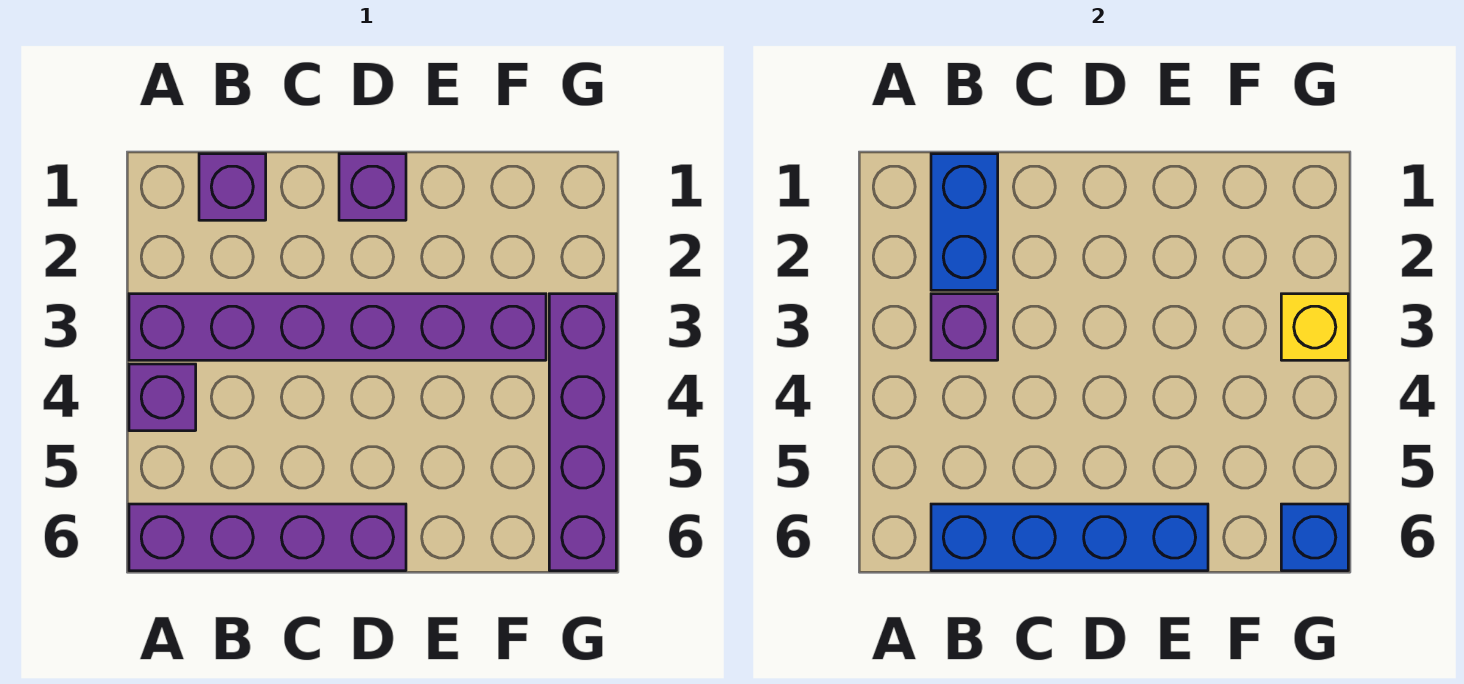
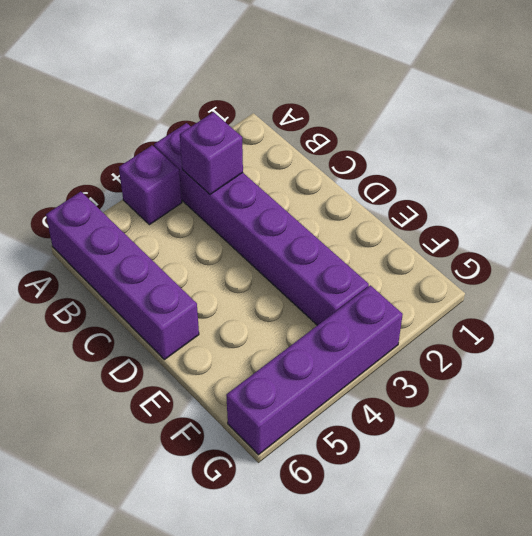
none -> purple brick B1 level 1
none -> purple brick D1 level 1

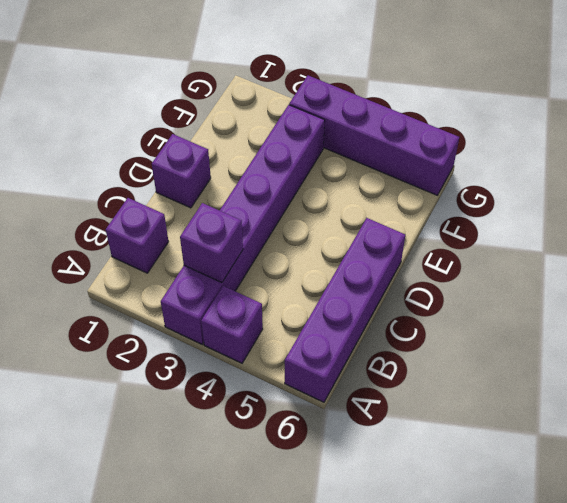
none -> blue brick B1:B2 level 2
none -> blue brick B6:E6 level 2

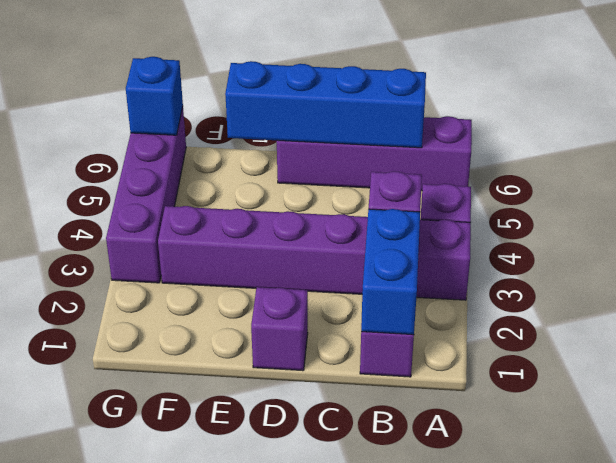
none -> yellow brick G3 level 2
******************************
[Assignment]
Output the material above verbatim but exclude each picture.

[Exercise answer]
none -> purple brick B1 level 1
none -> purple brick D1 level 1

none -> blue brick B1:B2 level 2
none -> blue brick B6:E6 level 2

none -> yellow brick G3 level 2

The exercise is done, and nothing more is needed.